Problem to work on ▸
With the exception of the pictures, transcribe the entire listing exactly.

Information provided ▸
[Start of Attachment]
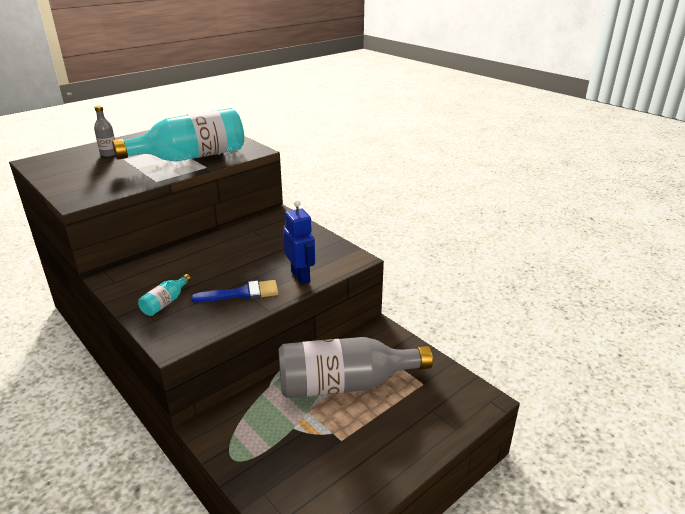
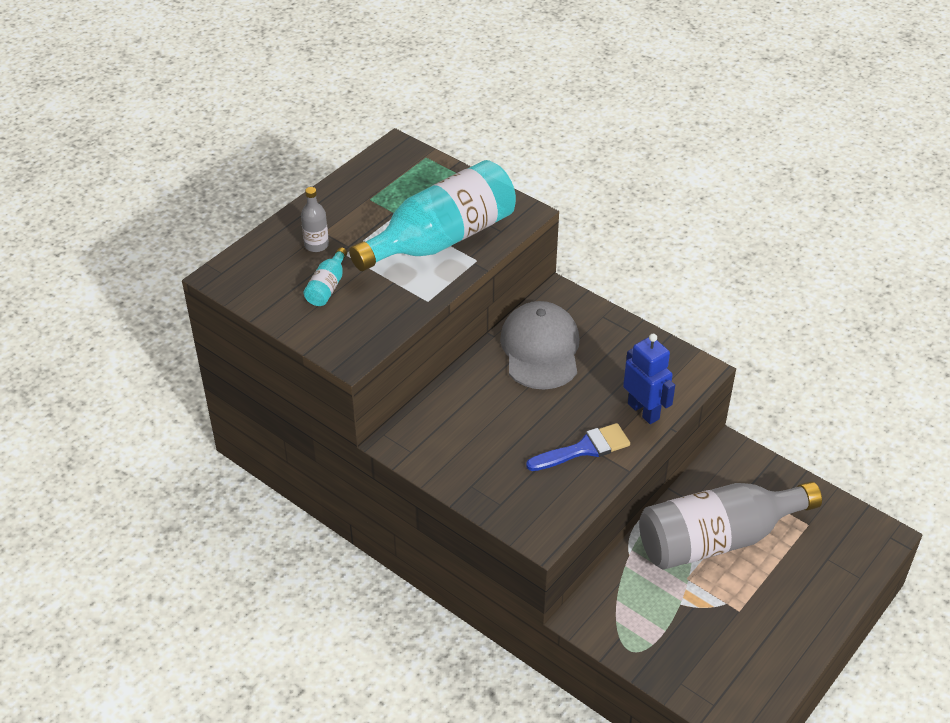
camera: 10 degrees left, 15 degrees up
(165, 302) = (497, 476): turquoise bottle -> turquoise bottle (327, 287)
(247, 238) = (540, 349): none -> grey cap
[End of Attachment]
Solution to the problem ▸
camera: 10 degrees left, 15 degrees up
(165, 302) = (497, 476): turquoise bottle -> turquoise bottle (327, 287)
(247, 238) = (540, 349): none -> grey cap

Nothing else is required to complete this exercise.